TASK DIRECTIONS
Up to and including the line holding "(315, 343) = (471, 282): grey pencil -> none", write out the data exactly from its first line, but not the pictures.
*** Opening RECORDS ***
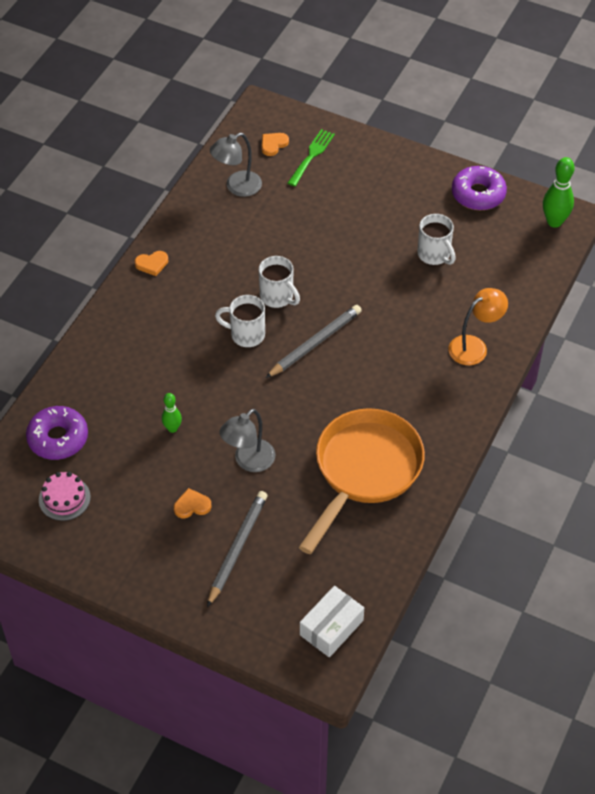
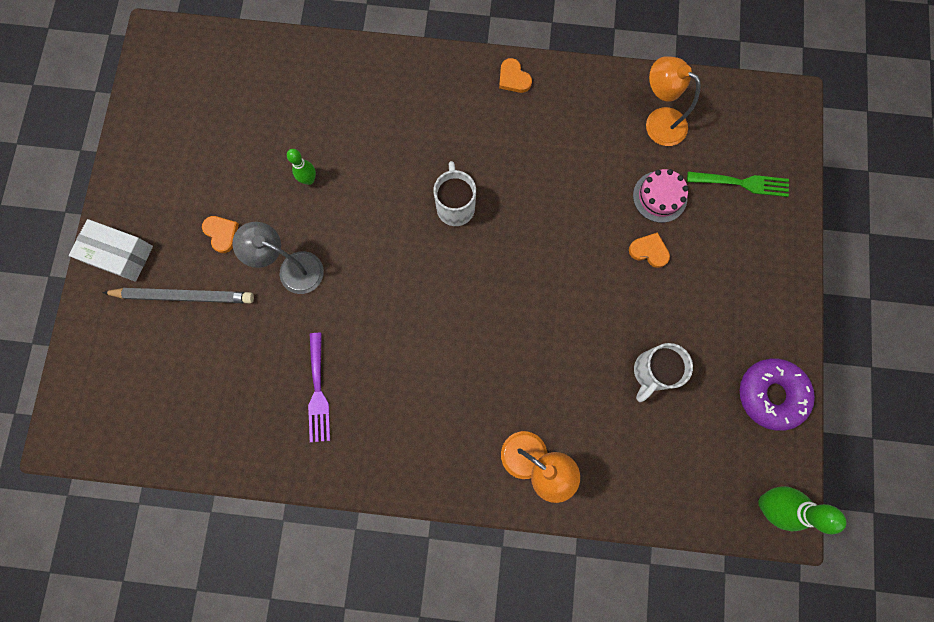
camera: 70 degrees right, 25 degrees up
(58, 438) = (262, 79): purple donut -> none
(64, 498) = (195, 113): pink cake -> pink cake (660, 196)
(237, 187) = (658, 121): grey lamp -> orange lamp
(273, 144) = (739, 136): orange heart -> orange heart (649, 251)
(277, 297) = (519, 220): white mug -> none
(315, 343) = (471, 282): grey pencil -> none
(331, 627) = (116, 423): white box -> white box (120, 254)
(364, 471) = (318, 392): orange pan -> purple fork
*** Closing RECORDS ***
WRITTEN SOLUTION
camera: 70 degrees right, 25 degrees up
(58, 438) = (262, 79): purple donut -> none
(64, 498) = (195, 113): pink cake -> pink cake (660, 196)
(237, 187) = (658, 121): grey lamp -> orange lamp
(273, 144) = (739, 136): orange heart -> orange heart (649, 251)
(277, 297) = (519, 220): white mug -> none
(315, 343) = (471, 282): grey pencil -> none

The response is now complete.